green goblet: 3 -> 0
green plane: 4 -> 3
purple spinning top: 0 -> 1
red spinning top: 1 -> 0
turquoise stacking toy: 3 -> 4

------------------------------------

INSTRUCTIONS TO FOLLOW:
Tally how many lines of the material contain the word "spinning". The answer must be the number and nothing else.

RESULT BELOW:
2